Give back the listing in full and exactly, leaving out the images.

▶ _INFORMATION SUPPLIED_
□ □ □ □ □
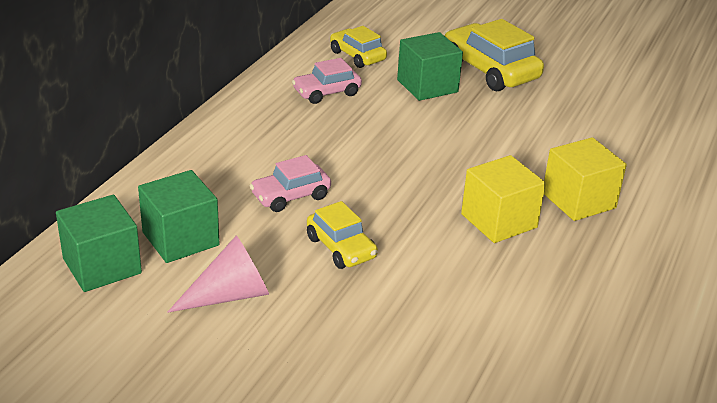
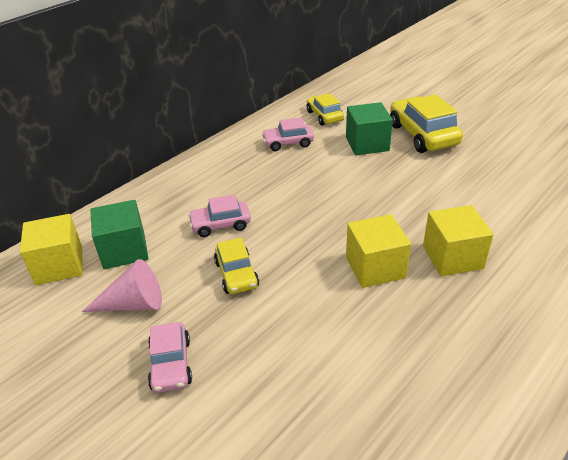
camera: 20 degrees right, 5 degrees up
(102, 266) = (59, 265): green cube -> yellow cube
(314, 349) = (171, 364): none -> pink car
□ □ □ □ □
▶ _OUTPUT OF THE EXERCISE_
camera: 20 degrees right, 5 degrees up
(102, 266) = (59, 265): green cube -> yellow cube
(314, 349) = (171, 364): none -> pink car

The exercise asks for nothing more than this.